===== Given data

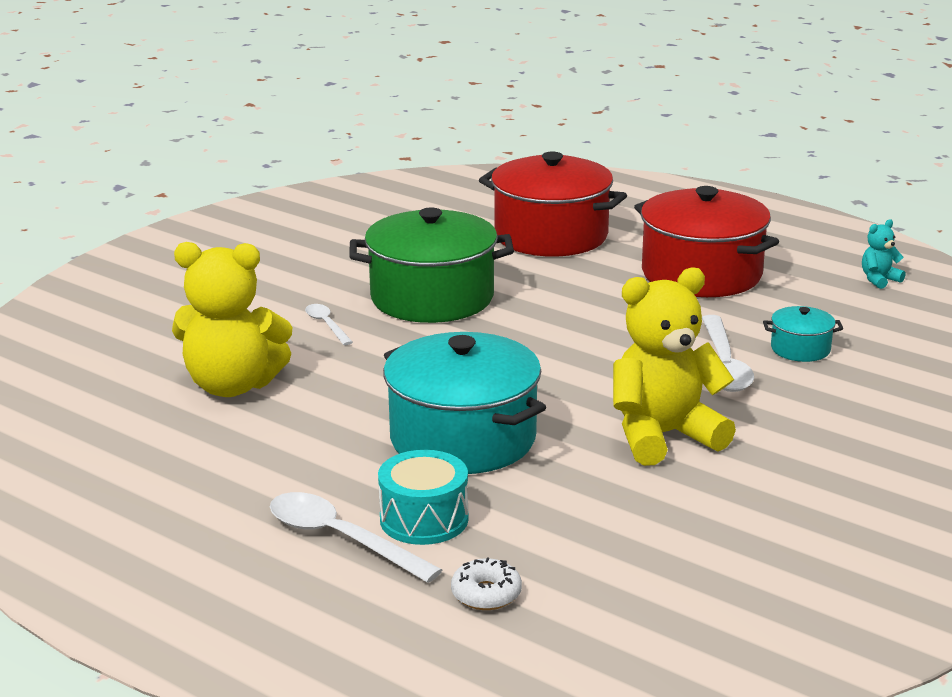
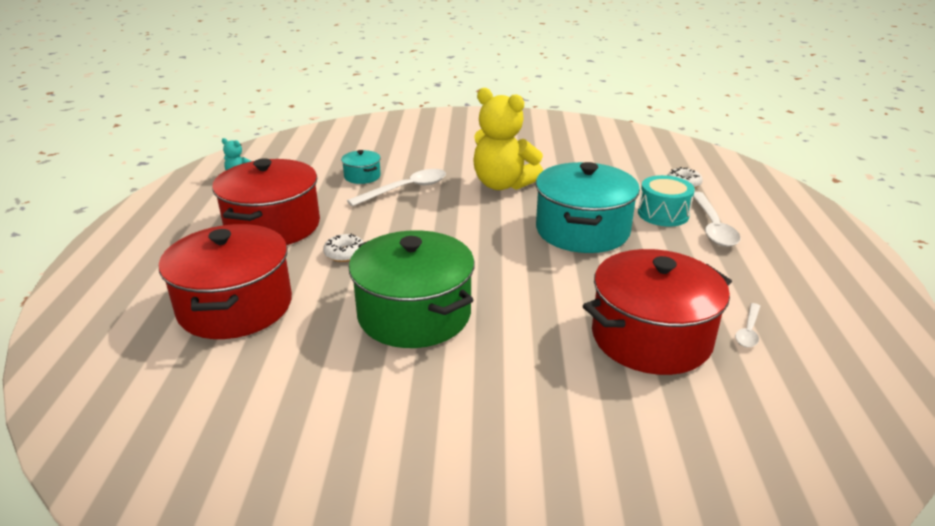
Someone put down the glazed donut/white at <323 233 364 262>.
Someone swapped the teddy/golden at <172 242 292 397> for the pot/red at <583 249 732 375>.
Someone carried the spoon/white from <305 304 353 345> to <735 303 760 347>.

==========

- [Task instructions]: Omit the pictures, then give all the lines above again exactly.

- [Reply to the task]:
Someone put down the glazed donut/white at <323 233 364 262>.
Someone swapped the teddy/golden at <172 242 292 397> for the pot/red at <583 249 732 375>.
Someone carried the spoon/white from <305 304 353 345> to <735 303 760 347>.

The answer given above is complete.